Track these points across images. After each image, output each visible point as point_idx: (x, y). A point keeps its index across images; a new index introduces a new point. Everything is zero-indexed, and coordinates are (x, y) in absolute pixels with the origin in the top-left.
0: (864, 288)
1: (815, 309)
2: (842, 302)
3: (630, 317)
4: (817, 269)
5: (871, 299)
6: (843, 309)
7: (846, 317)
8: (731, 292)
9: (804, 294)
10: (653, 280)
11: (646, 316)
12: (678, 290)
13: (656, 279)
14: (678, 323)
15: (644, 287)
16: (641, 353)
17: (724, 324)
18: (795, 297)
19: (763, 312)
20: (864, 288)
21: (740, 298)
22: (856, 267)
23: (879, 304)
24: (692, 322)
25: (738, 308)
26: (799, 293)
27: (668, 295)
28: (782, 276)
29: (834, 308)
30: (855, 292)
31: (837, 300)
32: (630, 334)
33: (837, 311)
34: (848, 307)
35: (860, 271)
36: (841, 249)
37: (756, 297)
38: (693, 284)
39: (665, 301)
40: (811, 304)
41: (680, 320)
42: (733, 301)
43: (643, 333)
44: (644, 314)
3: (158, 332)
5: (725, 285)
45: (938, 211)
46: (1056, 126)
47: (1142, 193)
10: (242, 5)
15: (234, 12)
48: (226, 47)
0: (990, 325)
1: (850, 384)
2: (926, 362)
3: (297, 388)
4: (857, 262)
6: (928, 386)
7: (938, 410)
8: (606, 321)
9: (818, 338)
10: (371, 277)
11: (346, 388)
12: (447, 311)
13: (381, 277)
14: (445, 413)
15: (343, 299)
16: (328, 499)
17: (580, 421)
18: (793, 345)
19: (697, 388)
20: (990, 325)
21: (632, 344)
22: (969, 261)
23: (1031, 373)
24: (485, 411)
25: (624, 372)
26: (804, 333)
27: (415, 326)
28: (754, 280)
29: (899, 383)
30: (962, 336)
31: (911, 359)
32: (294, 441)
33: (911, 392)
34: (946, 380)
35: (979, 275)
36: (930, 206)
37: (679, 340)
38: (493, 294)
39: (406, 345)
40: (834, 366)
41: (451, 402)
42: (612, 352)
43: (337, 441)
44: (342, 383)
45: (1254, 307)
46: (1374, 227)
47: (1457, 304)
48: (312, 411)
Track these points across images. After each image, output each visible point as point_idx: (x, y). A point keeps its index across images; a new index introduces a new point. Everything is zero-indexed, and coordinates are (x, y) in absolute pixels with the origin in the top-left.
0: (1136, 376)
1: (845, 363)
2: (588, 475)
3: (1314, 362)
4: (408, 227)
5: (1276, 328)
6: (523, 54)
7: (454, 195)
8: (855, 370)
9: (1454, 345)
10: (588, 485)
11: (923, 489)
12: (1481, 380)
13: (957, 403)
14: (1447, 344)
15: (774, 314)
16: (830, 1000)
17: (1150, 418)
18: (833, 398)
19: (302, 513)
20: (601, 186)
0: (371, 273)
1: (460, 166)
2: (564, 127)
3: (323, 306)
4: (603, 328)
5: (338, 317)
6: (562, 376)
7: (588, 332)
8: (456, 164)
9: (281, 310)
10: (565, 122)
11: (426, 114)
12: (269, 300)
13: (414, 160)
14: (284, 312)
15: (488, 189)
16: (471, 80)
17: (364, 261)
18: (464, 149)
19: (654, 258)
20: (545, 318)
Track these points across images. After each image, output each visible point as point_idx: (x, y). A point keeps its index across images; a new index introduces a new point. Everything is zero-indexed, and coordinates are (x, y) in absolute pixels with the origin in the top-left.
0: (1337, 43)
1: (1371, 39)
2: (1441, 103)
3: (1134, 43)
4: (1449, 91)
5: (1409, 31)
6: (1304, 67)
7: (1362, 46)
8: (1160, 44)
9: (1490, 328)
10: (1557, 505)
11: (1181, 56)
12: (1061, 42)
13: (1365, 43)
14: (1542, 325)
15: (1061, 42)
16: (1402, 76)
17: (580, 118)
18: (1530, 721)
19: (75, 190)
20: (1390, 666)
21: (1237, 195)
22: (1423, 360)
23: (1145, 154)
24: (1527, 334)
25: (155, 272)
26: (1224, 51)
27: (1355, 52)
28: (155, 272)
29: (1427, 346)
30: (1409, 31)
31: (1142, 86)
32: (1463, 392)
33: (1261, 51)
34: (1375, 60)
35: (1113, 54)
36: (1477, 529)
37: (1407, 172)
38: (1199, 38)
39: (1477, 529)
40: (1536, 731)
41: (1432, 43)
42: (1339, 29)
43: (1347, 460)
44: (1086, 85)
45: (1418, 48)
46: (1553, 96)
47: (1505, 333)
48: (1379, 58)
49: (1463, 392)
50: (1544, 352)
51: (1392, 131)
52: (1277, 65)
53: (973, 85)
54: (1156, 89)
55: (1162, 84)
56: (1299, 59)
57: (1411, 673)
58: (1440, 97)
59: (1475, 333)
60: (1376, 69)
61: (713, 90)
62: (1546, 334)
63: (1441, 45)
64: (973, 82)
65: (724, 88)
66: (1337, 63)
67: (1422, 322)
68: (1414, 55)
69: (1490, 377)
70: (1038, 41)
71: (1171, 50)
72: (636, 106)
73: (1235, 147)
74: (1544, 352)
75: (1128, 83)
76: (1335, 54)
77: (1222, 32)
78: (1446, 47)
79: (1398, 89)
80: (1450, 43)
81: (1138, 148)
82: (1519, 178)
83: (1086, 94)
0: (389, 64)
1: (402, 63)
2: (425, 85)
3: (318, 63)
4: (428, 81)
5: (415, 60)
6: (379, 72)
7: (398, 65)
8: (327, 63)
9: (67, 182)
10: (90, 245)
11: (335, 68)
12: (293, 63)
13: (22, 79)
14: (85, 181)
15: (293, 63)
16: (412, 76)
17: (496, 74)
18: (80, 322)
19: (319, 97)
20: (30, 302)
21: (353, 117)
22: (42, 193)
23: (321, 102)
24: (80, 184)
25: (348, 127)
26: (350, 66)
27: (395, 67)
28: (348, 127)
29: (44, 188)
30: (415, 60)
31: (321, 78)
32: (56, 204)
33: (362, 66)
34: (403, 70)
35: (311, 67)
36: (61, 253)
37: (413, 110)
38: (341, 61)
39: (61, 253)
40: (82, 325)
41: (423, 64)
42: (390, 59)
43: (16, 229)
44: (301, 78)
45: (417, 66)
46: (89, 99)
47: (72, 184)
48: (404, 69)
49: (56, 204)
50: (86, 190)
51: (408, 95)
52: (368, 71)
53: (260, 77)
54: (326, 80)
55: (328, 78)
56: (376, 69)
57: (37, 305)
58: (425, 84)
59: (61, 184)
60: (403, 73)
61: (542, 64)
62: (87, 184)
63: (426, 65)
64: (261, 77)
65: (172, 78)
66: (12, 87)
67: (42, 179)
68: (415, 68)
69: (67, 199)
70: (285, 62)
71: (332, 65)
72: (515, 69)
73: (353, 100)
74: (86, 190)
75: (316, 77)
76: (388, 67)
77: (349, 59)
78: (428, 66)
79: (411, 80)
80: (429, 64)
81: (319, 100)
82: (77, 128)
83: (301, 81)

-------------------------

PROMPT:
Update the rows above by replacing "top-left" with "upper-left" wherever it occurs. Leave everything else unchanged.

SOLUTION:
Track these points across images. After each image, output each visible point as point_idx: (x, y). A point keeps its index across images; a new index introduces a new point. Everything is zero-indexed, and coordinates are (x, y) in absolute pixels with the origin in the upper-left.
0: (864, 288)
1: (815, 309)
2: (842, 302)
3: (630, 317)
4: (817, 269)
5: (871, 299)
6: (843, 309)
7: (846, 317)
8: (731, 292)
9: (804, 294)
10: (653, 280)
11: (646, 316)
12: (678, 290)
13: (656, 279)
14: (678, 323)
15: (644, 287)
16: (641, 353)
17: (724, 324)
18: (795, 297)
19: (763, 312)
20: (864, 288)
21: (740, 298)
22: (856, 267)
23: (879, 304)
24: (692, 322)
25: (738, 308)
26: (799, 293)
27: (668, 295)
28: (782, 276)
29: (834, 308)
30: (855, 292)
31: (837, 300)
32: (630, 334)
33: (837, 311)
34: (848, 307)
35: (860, 271)
36: (841, 249)
37: (756, 297)
38: (693, 284)
39: (665, 301)
40: (811, 304)
41: (680, 320)
42: (733, 301)
43: (643, 333)
44: (644, 314)
3: (158, 332)
5: (725, 285)
45: (938, 211)
46: (1056, 126)
47: (1142, 193)
10: (242, 5)
15: (234, 12)
48: (226, 47)
0: (990, 325)
1: (850, 384)
2: (926, 362)
3: (297, 388)
4: (857, 262)
6: (928, 386)
7: (938, 410)
8: (606, 321)
9: (818, 338)
10: (371, 277)
11: (346, 388)
12: (447, 311)
13: (381, 277)
14: (445, 413)
15: (343, 299)
16: (328, 499)
17: (580, 421)
18: (793, 345)
19: (697, 388)
20: (990, 325)
21: (632, 344)
22: (969, 261)
23: (1031, 373)
24: (485, 411)
25: (624, 372)
26: (804, 333)
27: (415, 326)
28: (754, 280)
29: (899, 383)
30: (962, 336)
31: (911, 359)
32: (294, 441)
33: (911, 392)
34: (946, 380)
35: (979, 275)
36: (930, 206)
37: (679, 340)
38: (493, 294)
39: (406, 345)
40: (834, 366)
41: (451, 402)
42: (612, 352)
43: (337, 441)
44: (342, 383)
45: (1254, 307)
46: (1374, 227)
47: (1457, 304)
48: (312, 411)
Track these points across images. After each image, output each visible point as point_idx: (x, y). A point keeps its index across images; a new index introduces a new point. Everything is zero-indexed, and coordinates are (x, y) in absolute pixels with the origin in the upper-left.
0: (1136, 376)
1: (845, 363)
2: (588, 475)
3: (1314, 362)
4: (408, 227)
5: (1276, 328)
6: (523, 54)
7: (454, 195)
8: (855, 370)
9: (1454, 345)
10: (588, 485)
11: (923, 489)
12: (1481, 380)
13: (957, 403)
14: (1447, 344)
15: (774, 314)
16: (830, 1000)
17: (1150, 418)
18: (833, 398)
19: (302, 513)
20: (601, 186)
0: (371, 273)
1: (460, 166)
2: (564, 127)
3: (323, 306)
4: (603, 328)
5: (338, 317)
6: (562, 376)
7: (588, 332)
8: (456, 164)
9: (281, 310)
10: (565, 122)
11: (426, 114)
12: (269, 300)
13: (414, 160)
14: (284, 312)
15: (488, 189)
16: (471, 80)
17: (364, 261)
18: (464, 149)
19: (654, 258)
20: (545, 318)
Track these points across images. After each image, output each visible point as point_idx: (x, y). A point keeps its index across images; a new index introduces a new point. Everything is zero-indexed, and coordinates are (x, y) in absolute pixels with the origin in the upper-left.
0: (1337, 43)
1: (1371, 39)
2: (1441, 103)
3: (1134, 43)
4: (1449, 91)
5: (1409, 31)
6: (1304, 67)
7: (1362, 46)
8: (1160, 44)
9: (1490, 328)
10: (1557, 505)
11: (1181, 56)
12: (1061, 42)
13: (1365, 43)
14: (1542, 325)
15: (1061, 42)
16: (1402, 76)
17: (580, 118)
18: (1530, 721)
19: (75, 190)
20: (1390, 666)
21: (1237, 195)
22: (1423, 360)
23: (1145, 154)
24: (1527, 334)
25: (155, 272)
26: (1224, 51)
27: (1355, 52)
28: (155, 272)
29: (1427, 346)
30: (1409, 31)
31: (1142, 86)
32: (1463, 392)
33: (1261, 51)
34: (1375, 60)
35: (1113, 54)
36: (1477, 529)
37: (1407, 172)
38: (1199, 38)
39: (1477, 529)
40: (1536, 731)
41: (1432, 43)
42: (1339, 29)
43: (1347, 460)
44: (1086, 85)
45: (1418, 48)
46: (1553, 96)
47: (1505, 333)
48: (1379, 58)
49: (1463, 392)
50: (1544, 352)
51: (1392, 131)
52: (1277, 65)
53: (973, 85)
54: (1156, 89)
55: (1162, 84)
56: (1299, 59)
57: (1411, 673)
58: (1440, 97)
59: (1475, 333)
60: (1376, 69)
61: (713, 90)
62: (1546, 334)
63: (1441, 45)
64: (973, 82)
65: (724, 88)
66: (1337, 63)
67: (1422, 322)
68: (1414, 55)
69: (1490, 377)
70: (1038, 41)
71: (1171, 50)
72: (636, 106)
73: (1235, 147)
74: (1544, 352)
75: (1128, 83)
76: (1335, 54)
77: (1222, 32)
78: (1446, 47)
79: (1398, 89)
80: (1450, 43)
81: (1138, 148)
82: (1519, 178)
83: (1086, 94)
0: (389, 64)
1: (402, 63)
2: (425, 85)
3: (318, 63)
4: (428, 81)
5: (415, 60)
6: (379, 72)
7: (398, 65)
8: (327, 63)
9: (67, 182)
10: (90, 245)
11: (335, 68)
12: (293, 63)
13: (22, 79)
14: (85, 181)
15: (293, 63)
16: (412, 76)
17: (496, 74)
18: (80, 322)
19: (319, 97)
20: (30, 302)
21: (353, 117)
22: (42, 193)
23: (321, 102)
24: (80, 184)
25: (348, 127)
26: (350, 66)
27: (395, 67)
28: (348, 127)
29: (44, 188)
30: (415, 60)
31: (321, 78)
32: (56, 204)
33: (362, 66)
34: (403, 70)
35: (311, 67)
36: (61, 253)
37: (413, 110)
38: (341, 61)
39: (61, 253)
40: (82, 325)
41: (423, 64)
42: (390, 59)
43: (16, 229)
44: (301, 78)
45: (417, 66)
46: (89, 99)
47: (72, 184)
48: (404, 69)
49: (56, 204)
50: (86, 190)
51: (408, 95)
52: (368, 71)
53: (260, 77)
54: (326, 80)
55: (328, 78)
56: (376, 69)
57: (37, 305)
58: (425, 84)
59: (61, 184)
60: (403, 73)
61: (542, 64)
62: (87, 184)
63: (426, 65)
64: (261, 77)
65: (172, 78)
66: (12, 87)
67: (42, 179)
68: (415, 68)
69: (67, 199)
70: (285, 62)
71: (332, 65)
72: (515, 69)
73: (353, 100)
74: (86, 190)
75: (316, 77)
76: (388, 67)
77: (349, 59)
78: (428, 66)
79: (411, 80)
80: (429, 64)
81: (319, 100)
82: (77, 128)
83: (301, 81)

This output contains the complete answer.